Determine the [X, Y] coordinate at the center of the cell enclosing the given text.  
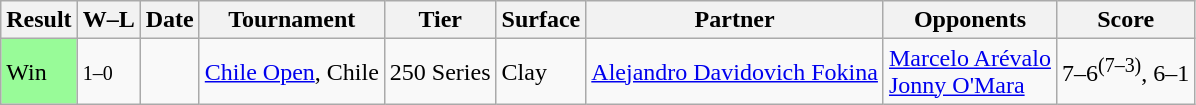
Marcelo Arévalo Jonny O'Mara [970, 72]
Chile Open, Chile [292, 72]
Score [1125, 20]
W–L [108, 20]
Surface [541, 20]
Result [39, 20]
Clay [541, 72]
Win [39, 72]
Date [170, 20]
Tier [440, 20]
Partner [735, 20]
1–0 [108, 72]
Tournament [292, 20]
Alejandro Davidovich Fokina [735, 72]
7–6(7–3), 6–1 [1125, 72]
250 Series [440, 72]
Opponents [970, 20]
Extract the [x, y] coordinate from the center of the cell holding the provided text.  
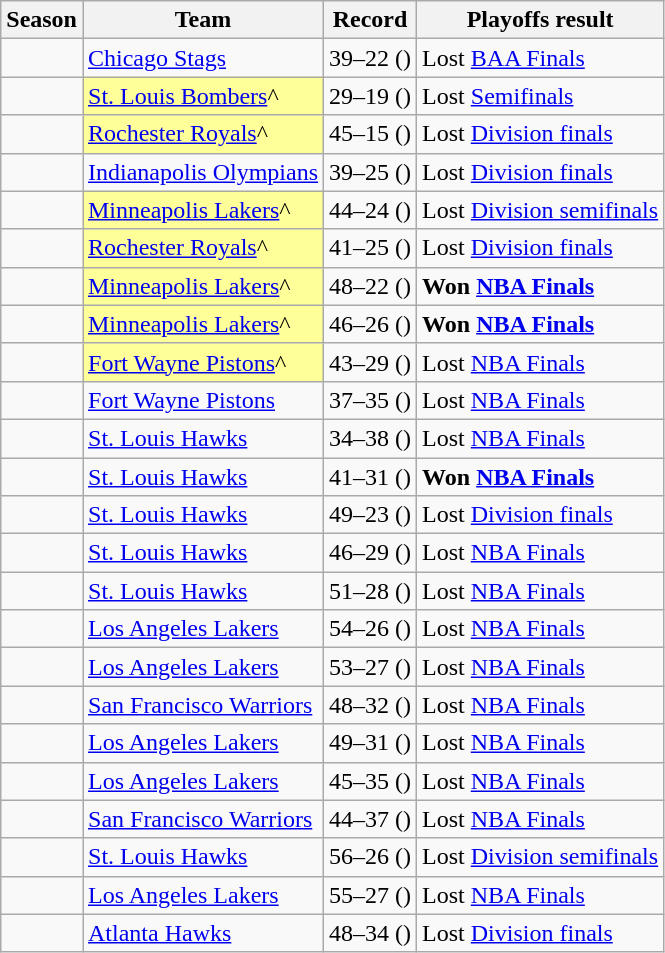
Chicago Stags [202, 58]
Playoffs result [540, 20]
34–38 () [370, 438]
53–27 () [370, 667]
49–23 () [370, 515]
Lost BAA Finals [540, 58]
Indianapolis Olympians [202, 172]
54–26 () [370, 629]
45–35 () [370, 781]
Team [202, 20]
46–26 () [370, 324]
Fort Wayne Pistons [202, 400]
48–22 () [370, 286]
Fort Wayne Pistons^ [202, 362]
43–29 () [370, 362]
Lost Semifinals [540, 96]
39–25 () [370, 172]
39–22 () [370, 58]
49–31 () [370, 743]
44–24 () [370, 210]
48–34 () [370, 933]
41–25 () [370, 248]
29–19 () [370, 96]
56–26 () [370, 857]
51–28 () [370, 591]
45–15 () [370, 134]
37–35 () [370, 400]
41–31 () [370, 477]
46–29 () [370, 553]
St. Louis Bombers^ [202, 96]
48–32 () [370, 705]
44–37 () [370, 819]
55–27 () [370, 895]
Season [42, 20]
Record [370, 20]
Atlanta Hawks [202, 933]
Find where the given text appears and provide that cell's center as (x, y) coordinate. 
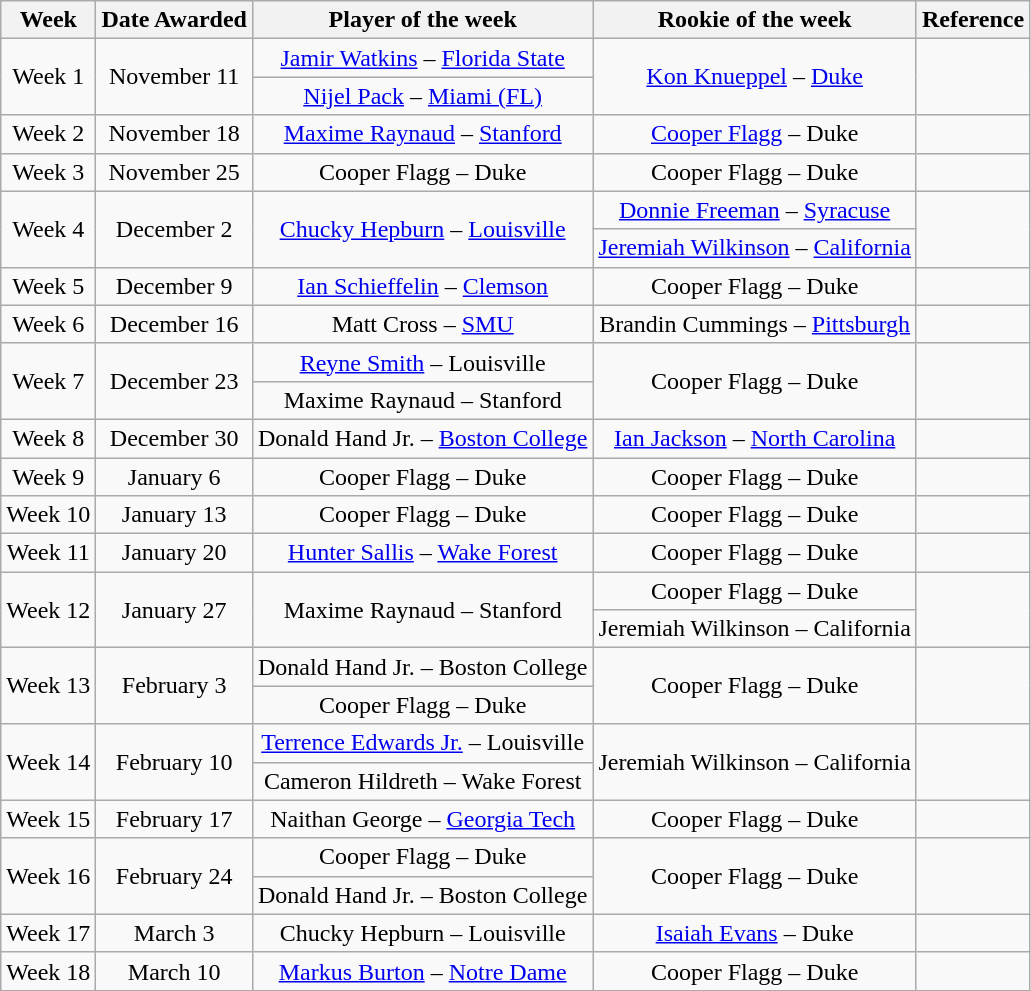
Week 13 (48, 686)
Reference (972, 20)
December 16 (174, 324)
Week 9 (48, 477)
Week 14 (48, 762)
Week 11 (48, 553)
Week 3 (48, 172)
Week (48, 20)
Week 4 (48, 229)
Isaiah Evans – Duke (755, 933)
Jamir Watkins – Florida State (422, 58)
January 6 (174, 477)
March 3 (174, 933)
February 24 (174, 876)
Cameron Hildreth – Wake Forest (422, 781)
December 9 (174, 286)
February 10 (174, 762)
Date Awarded (174, 20)
Week 18 (48, 971)
January 20 (174, 553)
Naithan George – Georgia Tech (422, 819)
Matt Cross – SMU (422, 324)
November 25 (174, 172)
Rookie of the week (755, 20)
Terrence Edwards Jr. – Louisville (422, 743)
Week 15 (48, 819)
Week 7 (48, 381)
November 18 (174, 134)
Kon Knueppel – Duke (755, 77)
December 23 (174, 381)
February 3 (174, 686)
Reyne Smith – Louisville (422, 362)
Brandin Cummings – Pittsburgh (755, 324)
Week 8 (48, 438)
Week 12 (48, 610)
Ian Schieffelin – Clemson (422, 286)
Week 10 (48, 515)
Donnie Freeman – Syracuse (755, 210)
Week 1 (48, 77)
Player of the week (422, 20)
March 10 (174, 971)
December 30 (174, 438)
Nijel Pack – Miami (FL) (422, 96)
Markus Burton – Notre Dame (422, 971)
Week 6 (48, 324)
Week 2 (48, 134)
January 13 (174, 515)
Ian Jackson – North Carolina (755, 438)
Week 5 (48, 286)
December 2 (174, 229)
Hunter Sallis – Wake Forest (422, 553)
January 27 (174, 610)
November 11 (174, 77)
February 17 (174, 819)
Week 17 (48, 933)
Week 16 (48, 876)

········

TASK DIRECTIONS:
Reproduce every line of the listing above without any changes, leaving out the pictures.

ANSWER TO THIS EXERCISE:
Determine the [X, Y] coordinate at the center of the cell enclosing the given text.  
Marcelo Arévalo Jonny O'Mara [970, 72]
Chile Open, Chile [292, 72]
Score [1125, 20]
W–L [108, 20]
Surface [541, 20]
Result [39, 20]
Clay [541, 72]
Win [39, 72]
Date [170, 20]
Tier [440, 20]
Partner [735, 20]
1–0 [108, 72]
Tournament [292, 20]
Alejandro Davidovich Fokina [735, 72]
7–6(7–3), 6–1 [1125, 72]
250 Series [440, 72]
Opponents [970, 20]
Extract the [x, y] coordinate from the center of the cell holding the provided text.  
Chicago Stags [202, 58]
Playoffs result [540, 20]
34–38 () [370, 438]
53–27 () [370, 667]
49–23 () [370, 515]
Lost BAA Finals [540, 58]
Indianapolis Olympians [202, 172]
54–26 () [370, 629]
45–35 () [370, 781]
Team [202, 20]
46–26 () [370, 324]
Fort Wayne Pistons [202, 400]
48–22 () [370, 286]
Fort Wayne Pistons^ [202, 362]
43–29 () [370, 362]
Lost Semifinals [540, 96]
39–25 () [370, 172]
39–22 () [370, 58]
49–31 () [370, 743]
44–24 () [370, 210]
48–34 () [370, 933]
41–25 () [370, 248]
29–19 () [370, 96]
56–26 () [370, 857]
51–28 () [370, 591]
45–15 () [370, 134]
37–35 () [370, 400]
41–31 () [370, 477]
46–29 () [370, 553]
St. Louis Bombers^ [202, 96]
48–32 () [370, 705]
44–37 () [370, 819]
55–27 () [370, 895]
Season [42, 20]
Record [370, 20]
Atlanta Hawks [202, 933]
Find where the given text appears and provide that cell's center as (x, y) coordinate. 
Week 13 (48, 686)
Reference (972, 20)
December 16 (174, 324)
Week 9 (48, 477)
Week 14 (48, 762)
Week 11 (48, 553)
Week 3 (48, 172)
Week (48, 20)
Week 4 (48, 229)
Isaiah Evans – Duke (755, 933)
Jamir Watkins – Florida State (422, 58)
January 6 (174, 477)
March 3 (174, 933)
February 24 (174, 876)
Cameron Hildreth – Wake Forest (422, 781)
December 9 (174, 286)
February 10 (174, 762)
Date Awarded (174, 20)
Week 18 (48, 971)
January 20 (174, 553)
Naithan George – Georgia Tech (422, 819)
Matt Cross – SMU (422, 324)
November 25 (174, 172)
Rookie of the week (755, 20)
Terrence Edwards Jr. – Louisville (422, 743)
Week 15 (48, 819)
Week 7 (48, 381)
November 18 (174, 134)
Kon Knueppel – Duke (755, 77)
December 23 (174, 381)
February 3 (174, 686)
Reyne Smith – Louisville (422, 362)
Brandin Cummings – Pittsburgh (755, 324)
Week 8 (48, 438)
Week 12 (48, 610)
Ian Schieffelin – Clemson (422, 286)
Week 10 (48, 515)
Donnie Freeman – Syracuse (755, 210)
Week 1 (48, 77)
Player of the week (422, 20)
March 10 (174, 971)
December 30 (174, 438)
Nijel Pack – Miami (FL) (422, 96)
Markus Burton – Notre Dame (422, 971)
Week 6 (48, 324)
Week 2 (48, 134)
January 13 (174, 515)
Ian Jackson – North Carolina (755, 438)
Week 5 (48, 286)
December 2 (174, 229)
Hunter Sallis – Wake Forest (422, 553)
January 27 (174, 610)
November 11 (174, 77)
February 17 (174, 819)
Week 17 (48, 933)
Week 16 (48, 876)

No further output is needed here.